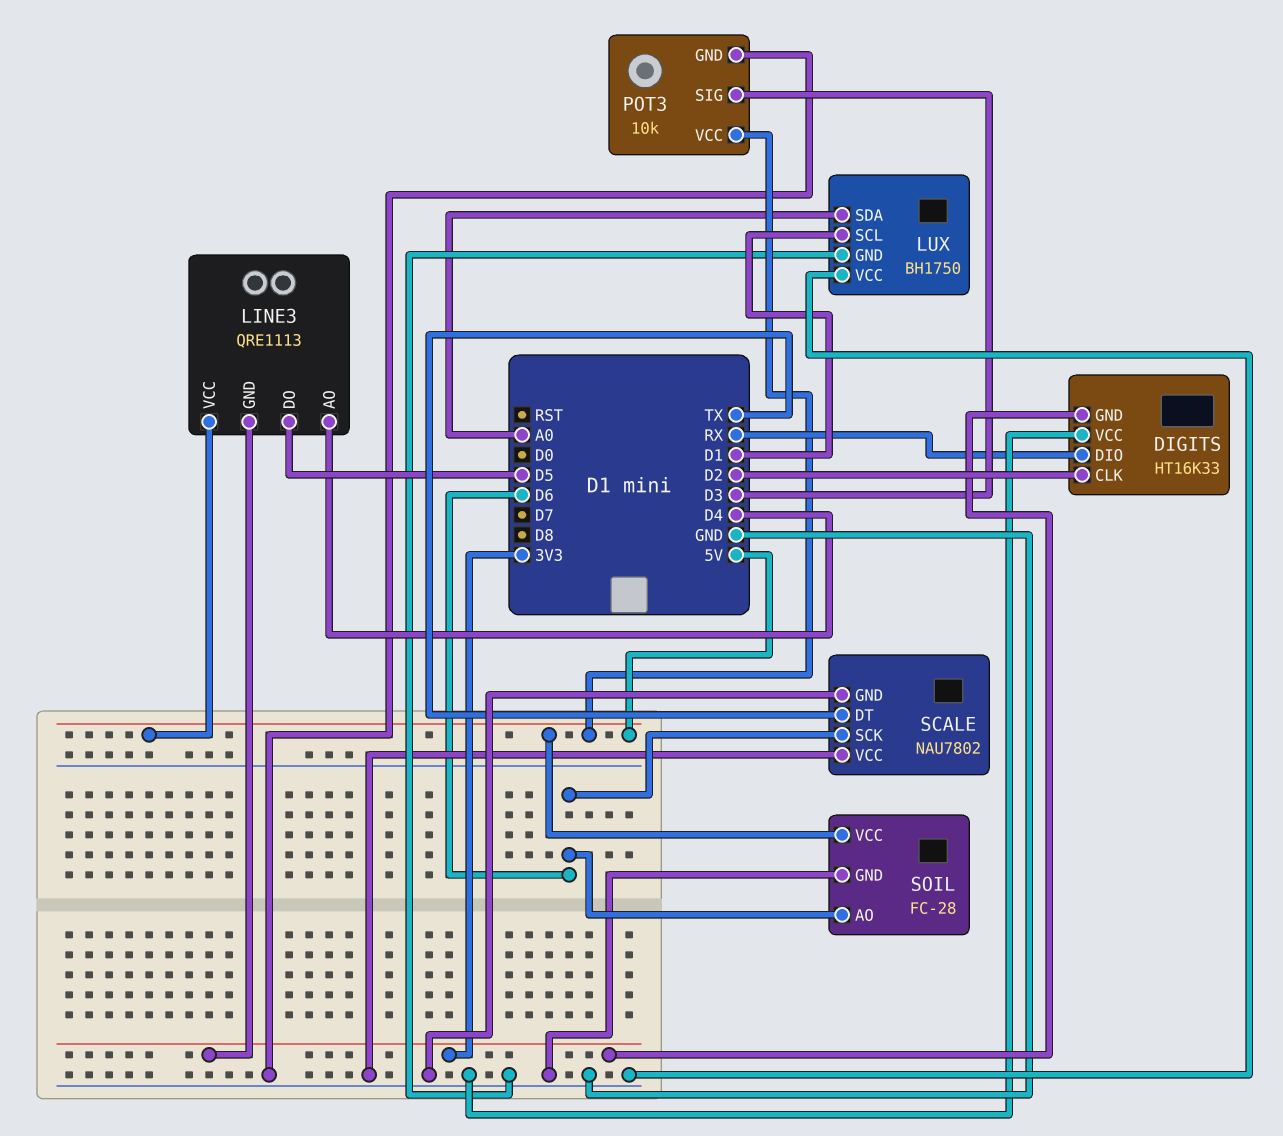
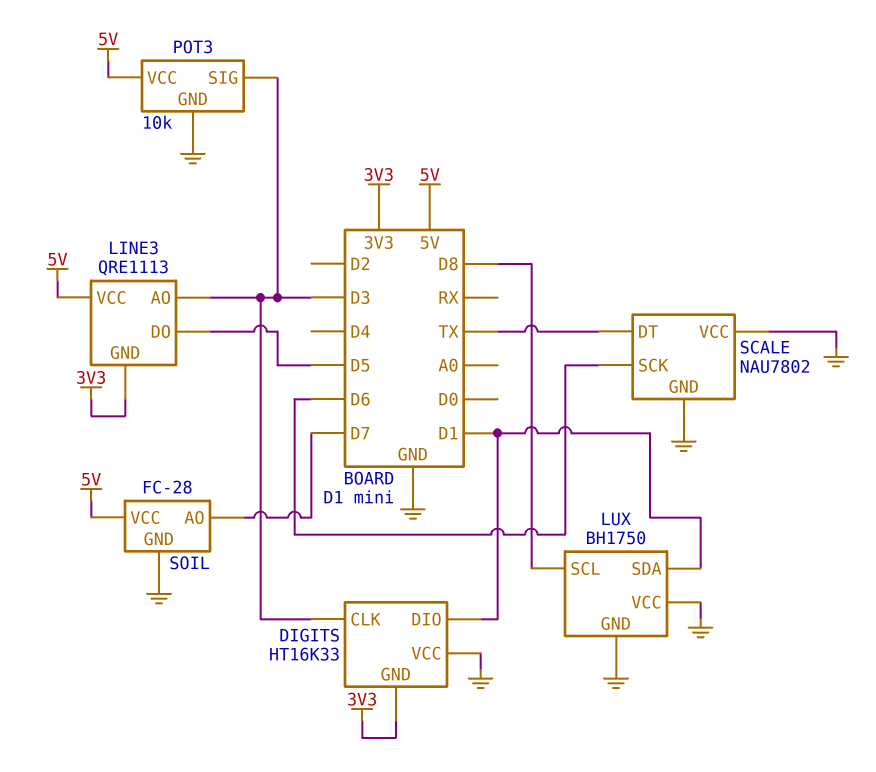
DIGITS pin CLK: D2 -> D3
DIGITS pin DIO: RX -> D1
LINE3 pin AO: D4 -> D3
LUX pin SCL: D1 -> D8
LUX pin SDA: A0 -> D1
SOIL pin AO: D6 -> D7

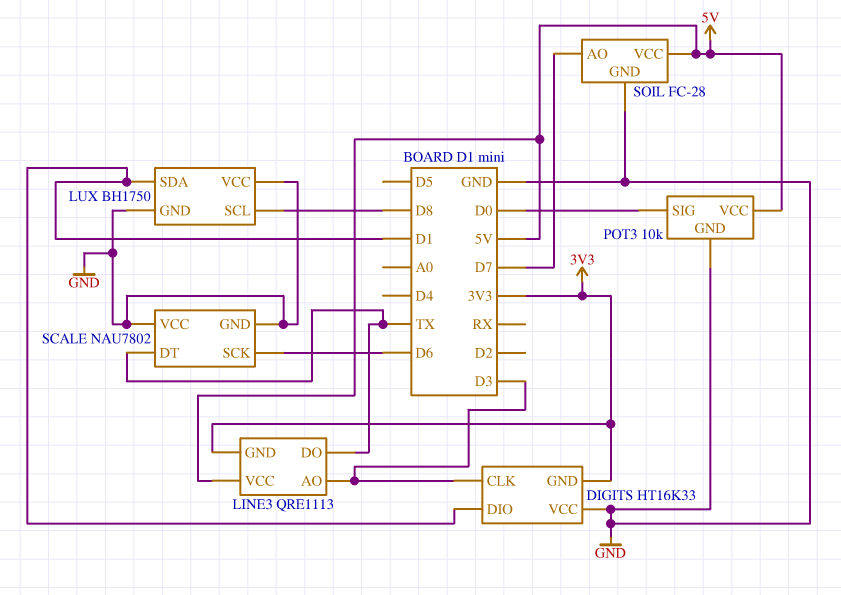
LINE3 pin DO: D5 -> TX
POT3 pin SIG: D3 -> D0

============

Problem statement
Output each record above word for word, leaving out images.

Task solution
DIGITS pin CLK: D2 -> D3
DIGITS pin DIO: RX -> D1
LINE3 pin AO: D4 -> D3
LUX pin SCL: D1 -> D8
LUX pin SDA: A0 -> D1
SOIL pin AO: D6 -> D7

LINE3 pin DO: D5 -> TX
POT3 pin SIG: D3 -> D0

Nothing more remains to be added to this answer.